State how many lines in the entries below contain "PLATE". Write nothing but the number.

----------

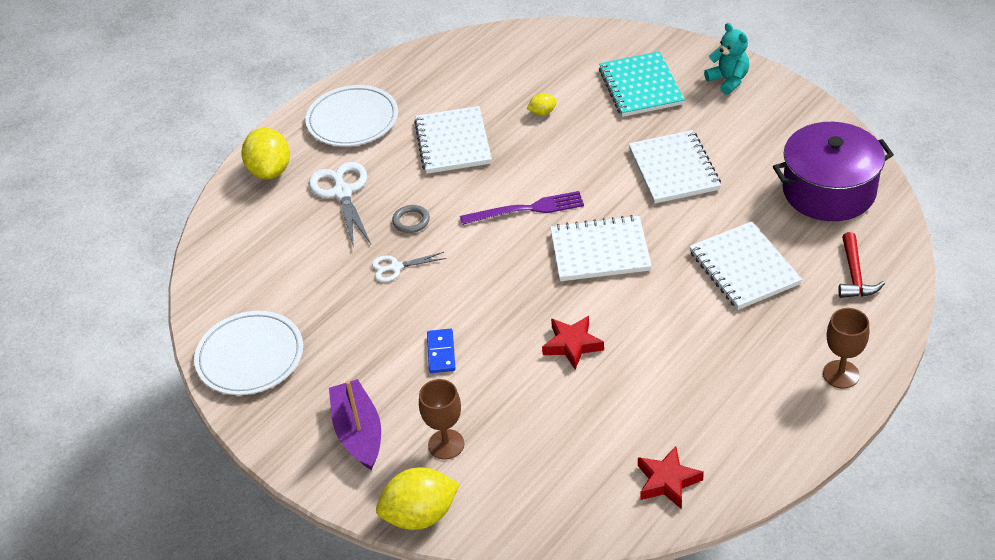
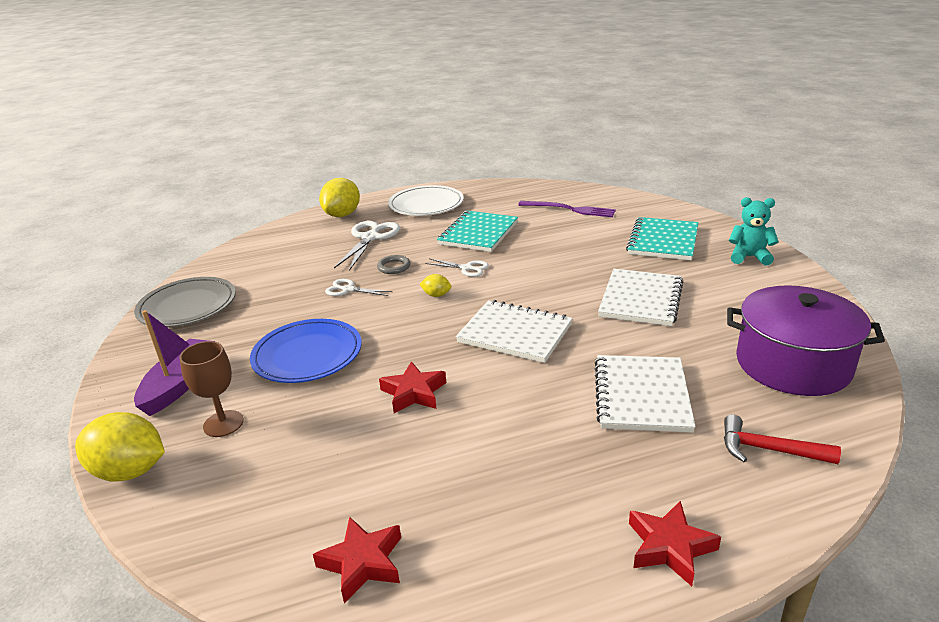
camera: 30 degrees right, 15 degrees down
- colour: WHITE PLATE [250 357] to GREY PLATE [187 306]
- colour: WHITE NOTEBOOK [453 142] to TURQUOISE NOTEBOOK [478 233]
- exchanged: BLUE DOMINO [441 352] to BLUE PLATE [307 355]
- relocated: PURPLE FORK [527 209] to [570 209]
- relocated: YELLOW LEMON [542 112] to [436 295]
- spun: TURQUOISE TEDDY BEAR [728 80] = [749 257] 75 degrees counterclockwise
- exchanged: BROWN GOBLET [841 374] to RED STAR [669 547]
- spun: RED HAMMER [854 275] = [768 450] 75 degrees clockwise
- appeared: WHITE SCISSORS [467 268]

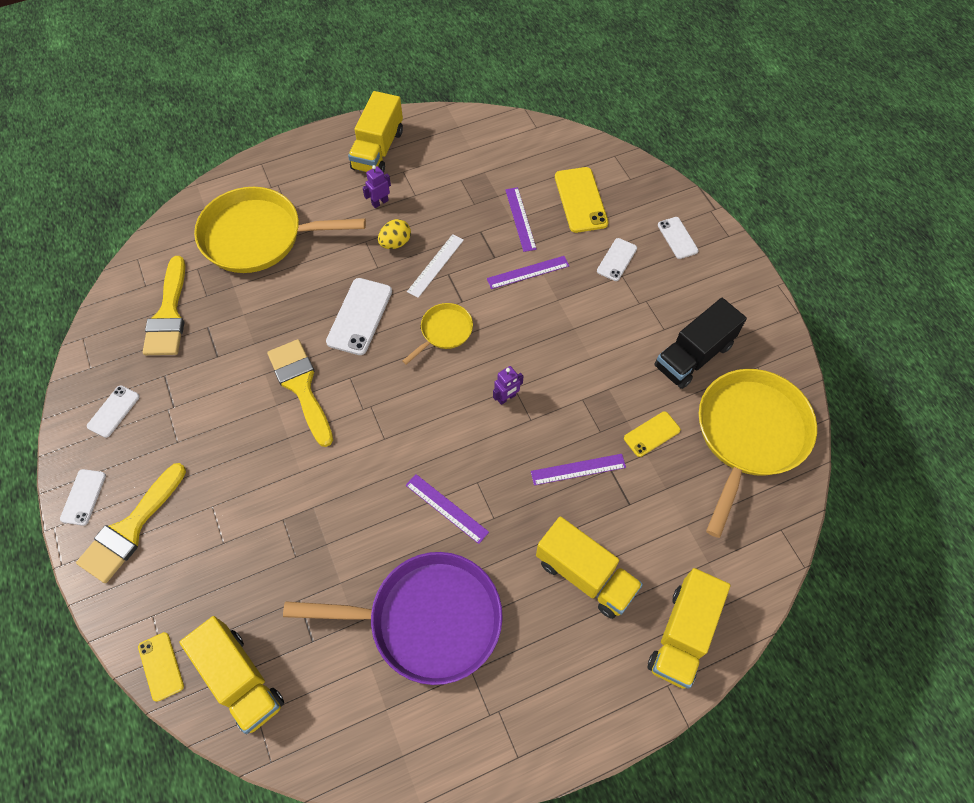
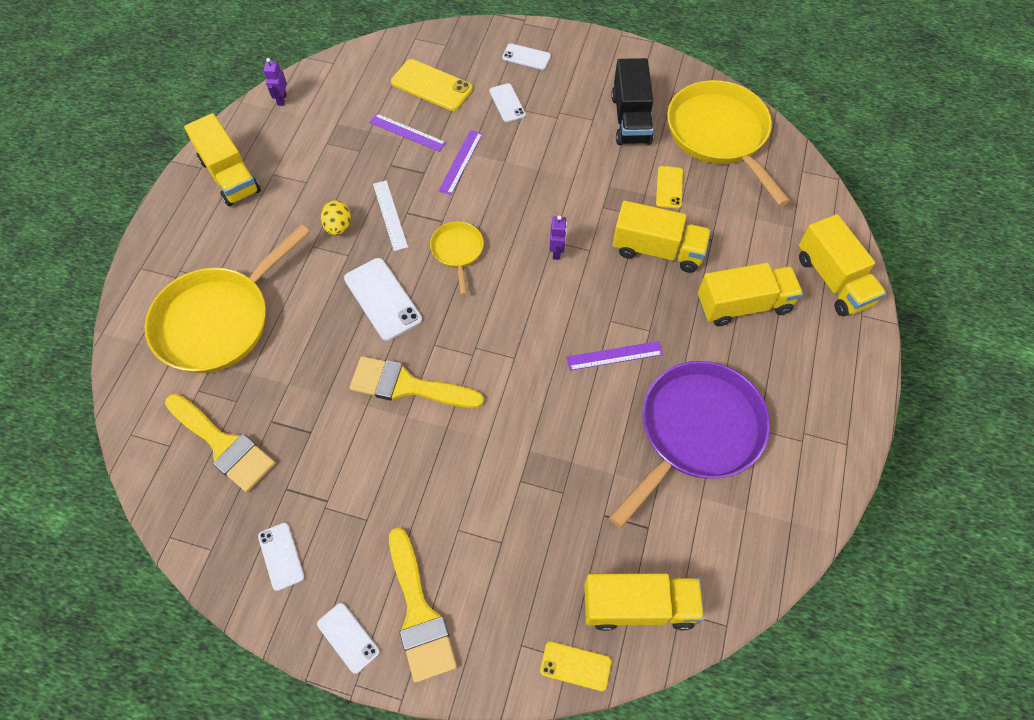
camera: 50 degrees left, 0 degrees up
- relocated: PURPLE ROBOT [380 202] to [282 99]
- exchanged: PURPLE RULER [578 469] to YELLOW TRUCK [657 250]

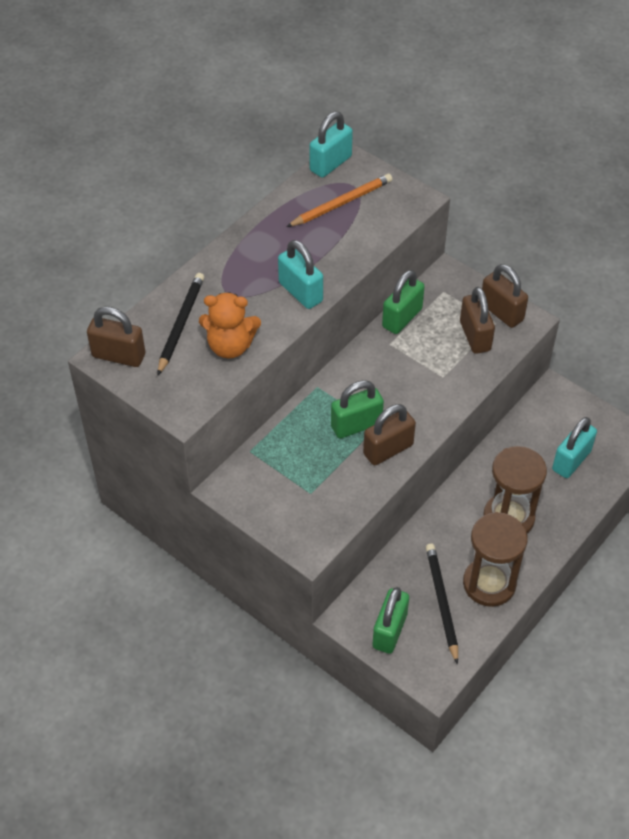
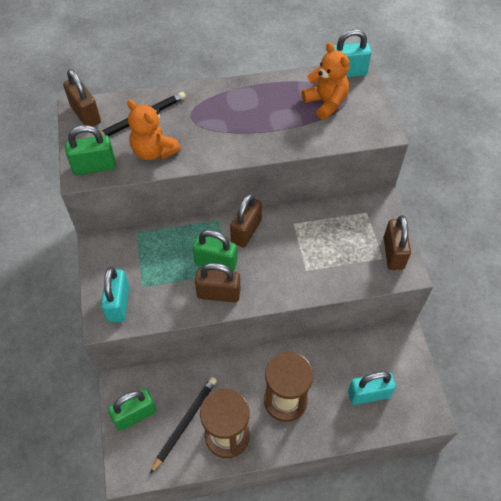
camera: 40 degrees right, 5 degrees up
- relocated: TURQUOISE PADLOCK [300 292] to [118 303]
- exchanged: ORANGE PENCIL [341 203] to ORANGE TEDDY BEAR [326 103]
- relocated: GREEN PADLOCK [402 318] to [94 166]
- relocated: BROWN PADLOCK [475 336] to [246 231]

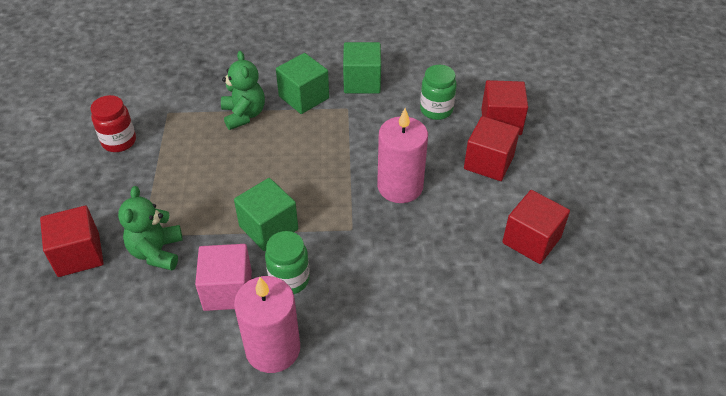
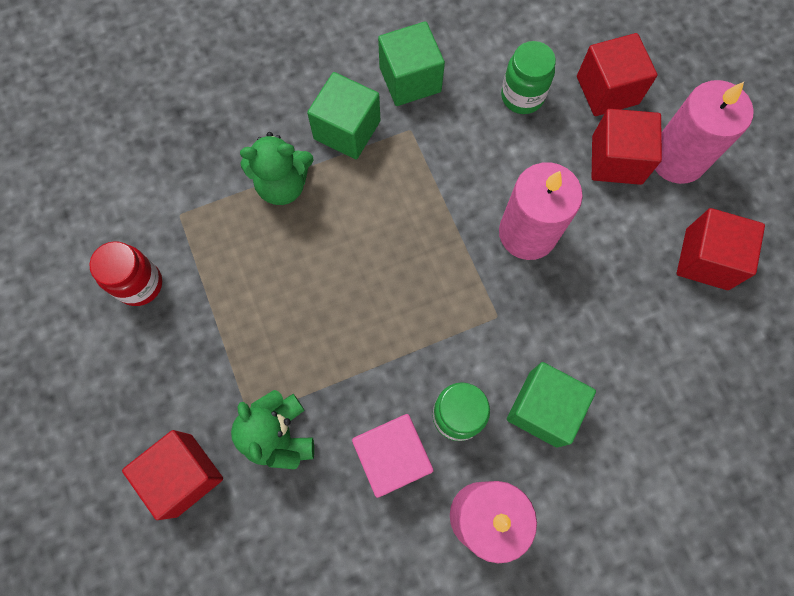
camera: 20 degrees left, 25 degrees up
- spun: GREEN TEDDY BEAR [244 115] = [283 185] 120 degrees clockwise
- relocated: GREEN CUBE [268 228] to [543 409]
- appeared: PINK CANDLE [677 158]

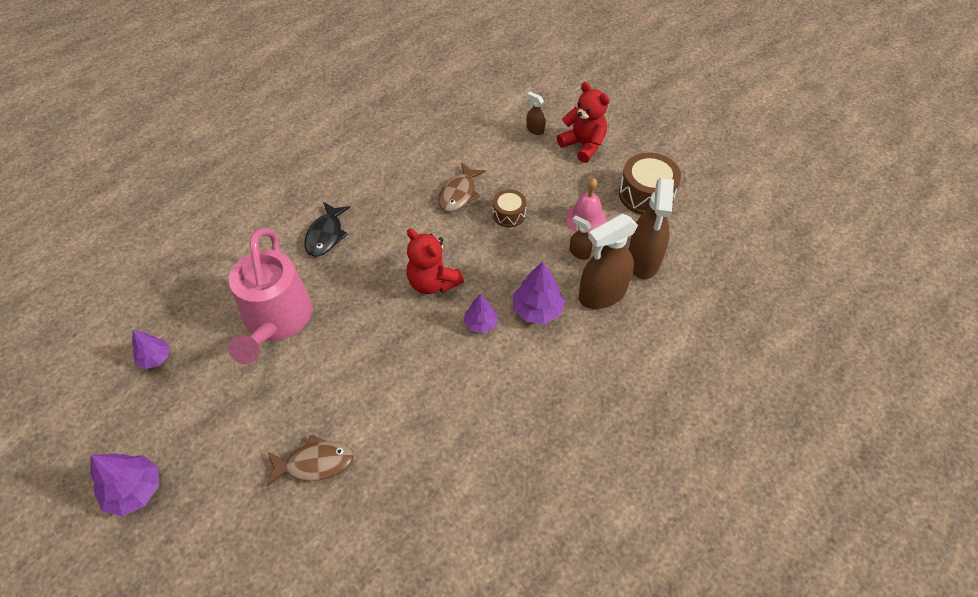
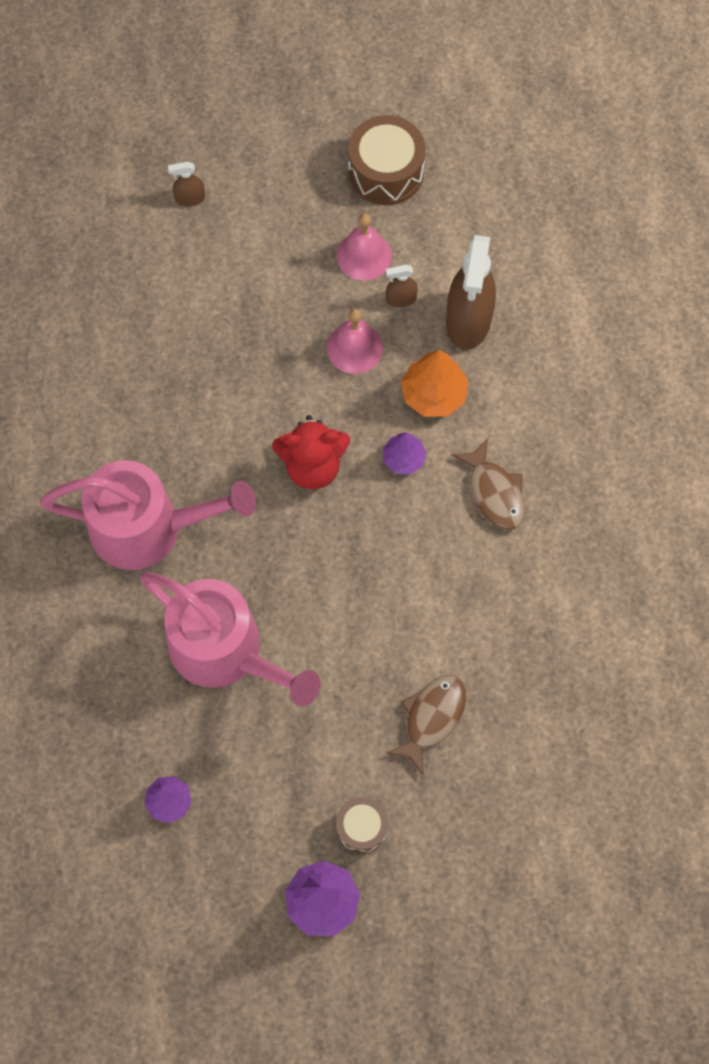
camera: 50 degrees left, 15 degrees up
- exchanged: BLACK FISH [326 235] to PINK WATERING CAN [148 527]
- relocated: BROWN FISH [459 194] to [494 492]
- relocated: BROWN DRUM [509 214] to [362 828]
- colour: PURPLE TREE [537 310] to ORANGE TREE [434 394]
- missing: RED TEDDY BEAR [583 145]
- missing: BROWN SPRAY BOTTLE [643 260]
- appeared: PINK BELL [354 348]

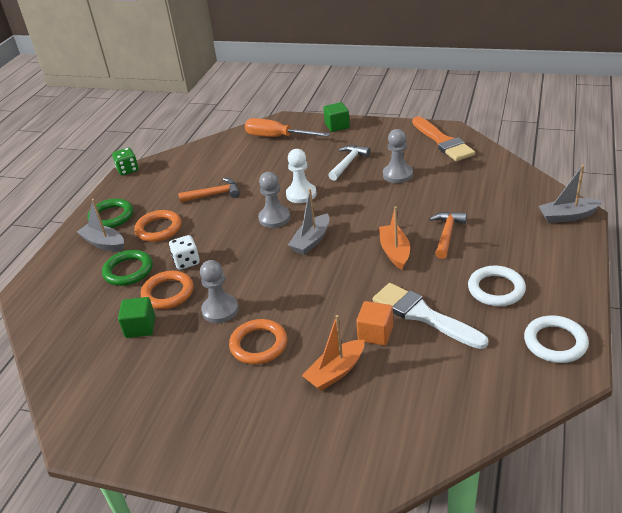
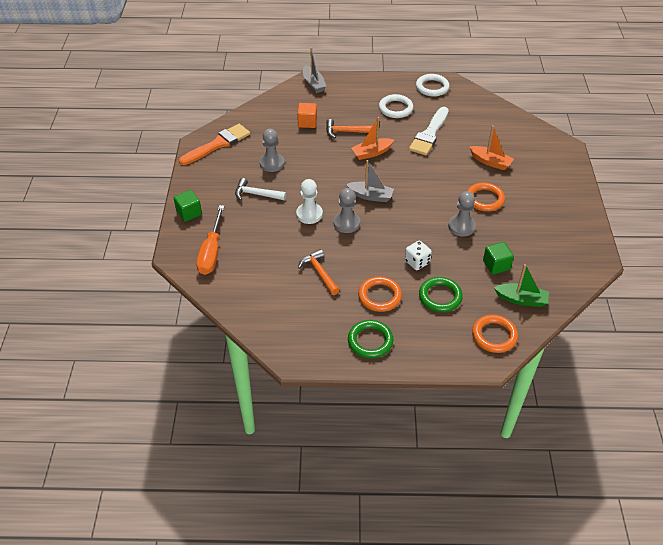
camera: 110 degrees left, 10 degrees up
- missing: GREY BOAT [104 243]
- missing: GREEN DICE [128 170]
- relocated: ORANGE RING [168 293] to [494 336]
- relocated: ORANGE CUBE [375 333] to [307 122]
- appeared: GREEN BOAT [521 299]

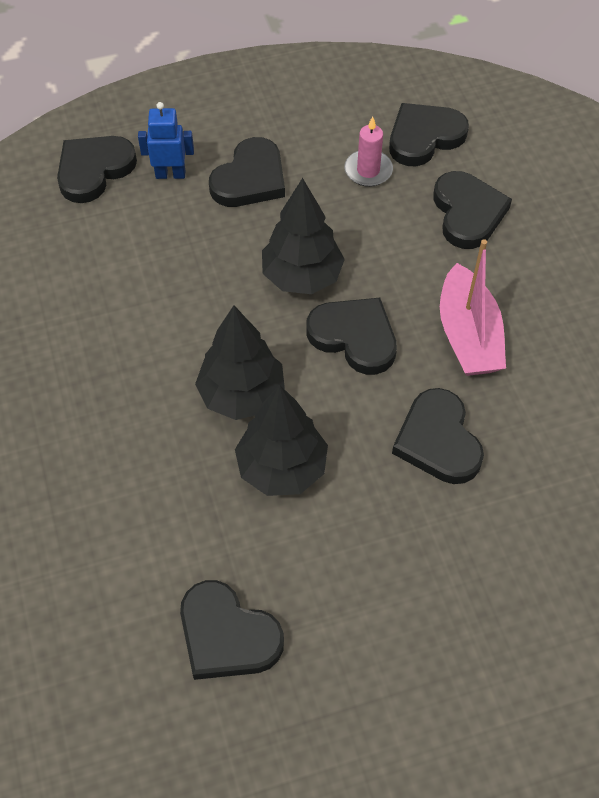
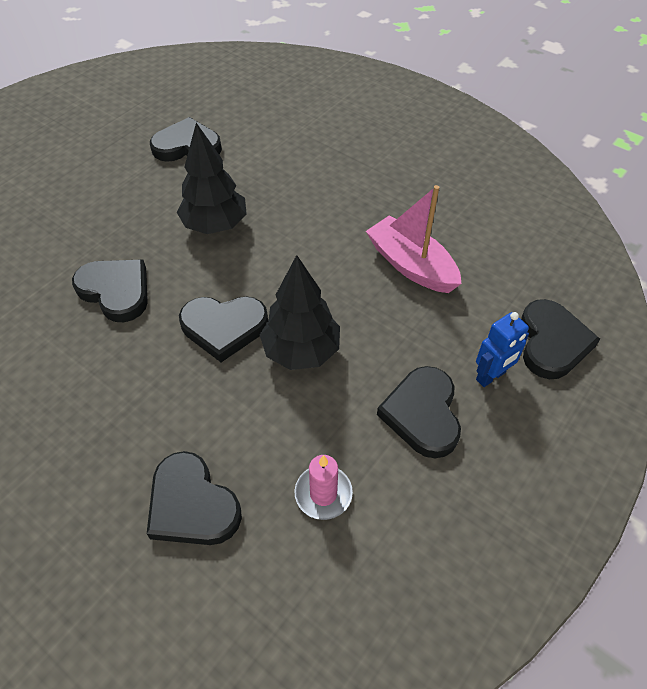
camera: 145 degrees right, 5 degrees down
- missing: BLACK TREE [242 395]
- missing: BLACK HEART [424 137]
- relocated: PINK BOAT [468 335] to [411 265]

----------

** EXERCISE RESULT **
2